### Goal of the exercise
Of the lines in the data below, write out exactly those from the one holding "Haus (schwarz) <651, 407>" through the one holding "Trommel (türkis) <612, 375> -> none", both included.

─── Data

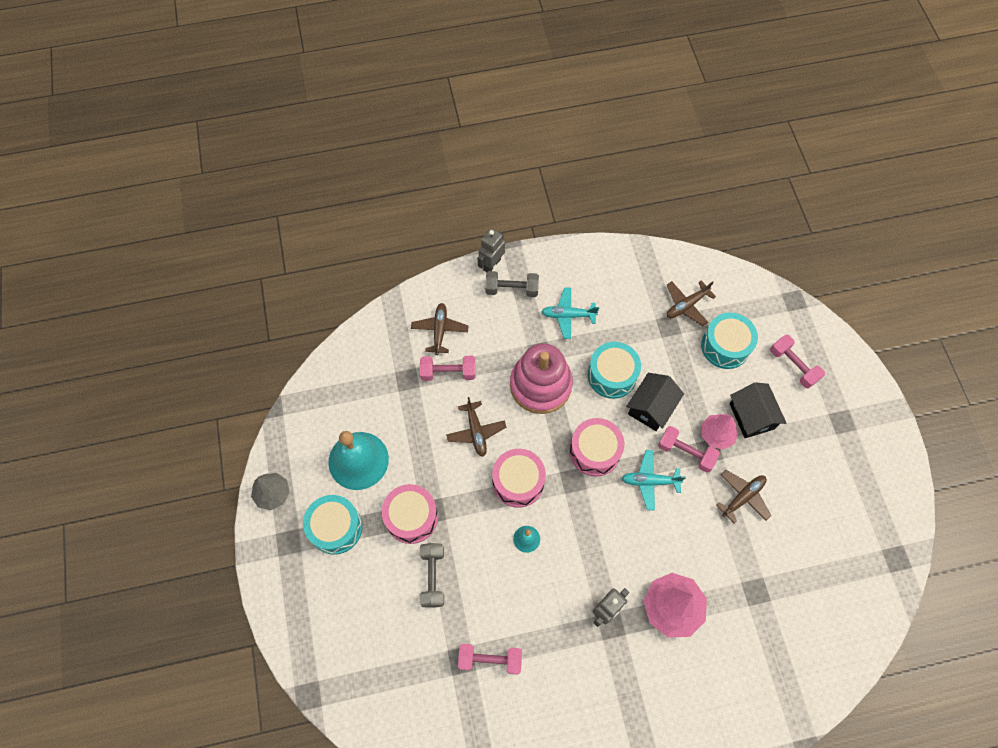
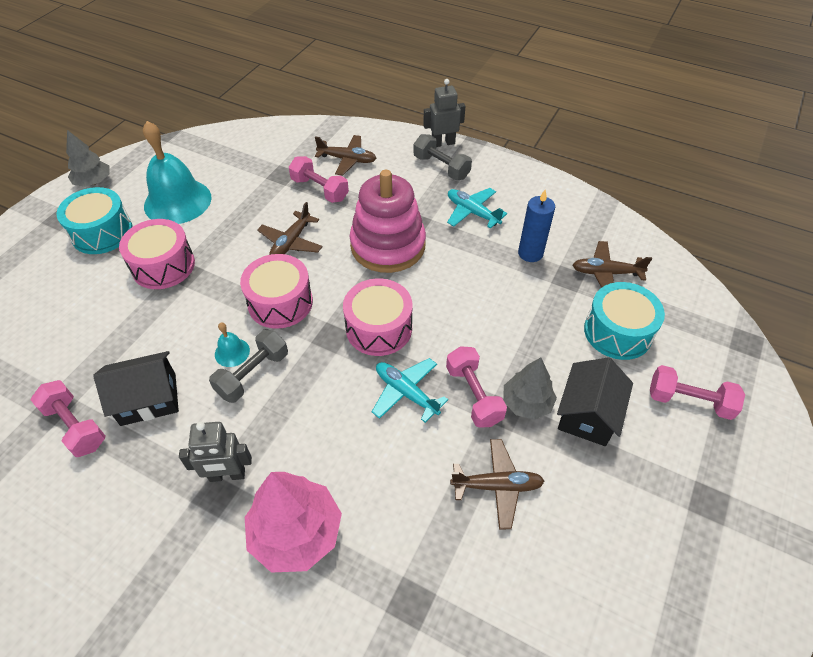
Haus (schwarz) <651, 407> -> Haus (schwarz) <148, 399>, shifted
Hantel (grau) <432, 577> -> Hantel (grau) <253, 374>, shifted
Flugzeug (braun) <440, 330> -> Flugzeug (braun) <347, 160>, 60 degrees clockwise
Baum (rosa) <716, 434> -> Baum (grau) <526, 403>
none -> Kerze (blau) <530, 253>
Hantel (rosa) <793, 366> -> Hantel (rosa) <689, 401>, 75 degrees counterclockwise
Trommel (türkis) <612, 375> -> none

──────
─── Data

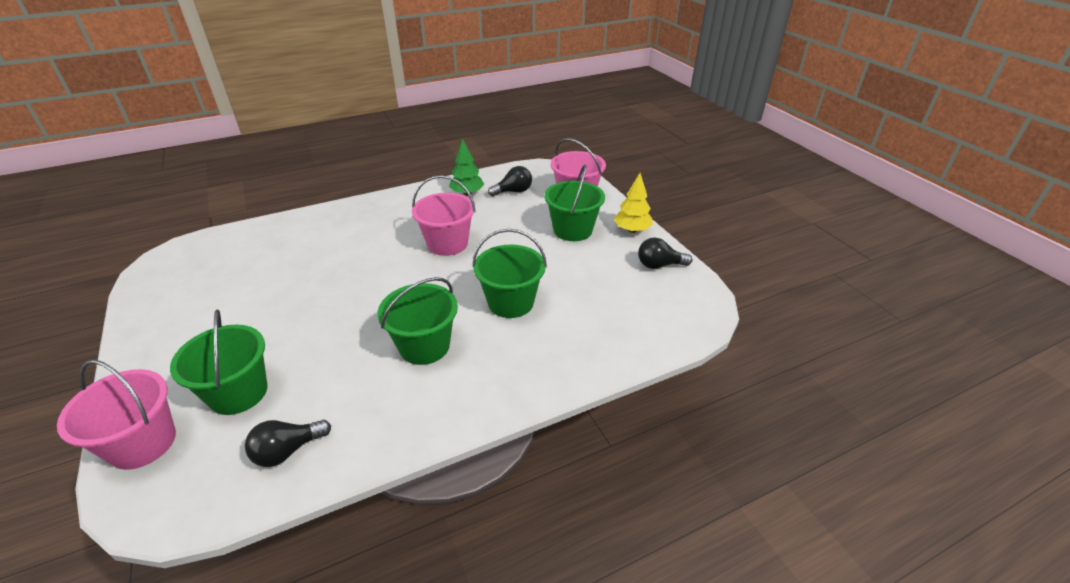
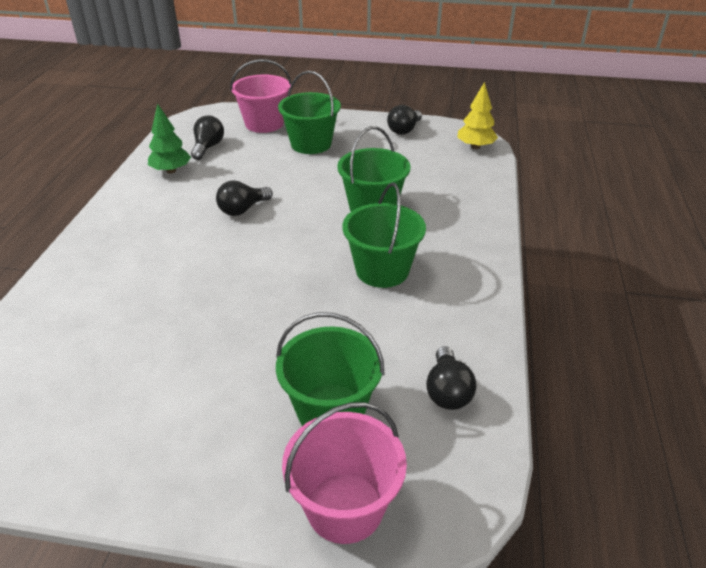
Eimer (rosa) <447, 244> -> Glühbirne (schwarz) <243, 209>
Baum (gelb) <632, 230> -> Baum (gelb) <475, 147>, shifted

──────

### Completed exercise
Haus (schwarz) <651, 407> -> Haus (schwarz) <148, 399>, shifted
Hantel (grau) <432, 577> -> Hantel (grau) <253, 374>, shifted
Flugzeug (braun) <440, 330> -> Flugzeug (braun) <347, 160>, 60 degrees clockwise
Baum (rosa) <716, 434> -> Baum (grau) <526, 403>
none -> Kerze (blau) <530, 253>
Hantel (rosa) <793, 366> -> Hantel (rosa) <689, 401>, 75 degrees counterclockwise
Trommel (türkis) <612, 375> -> none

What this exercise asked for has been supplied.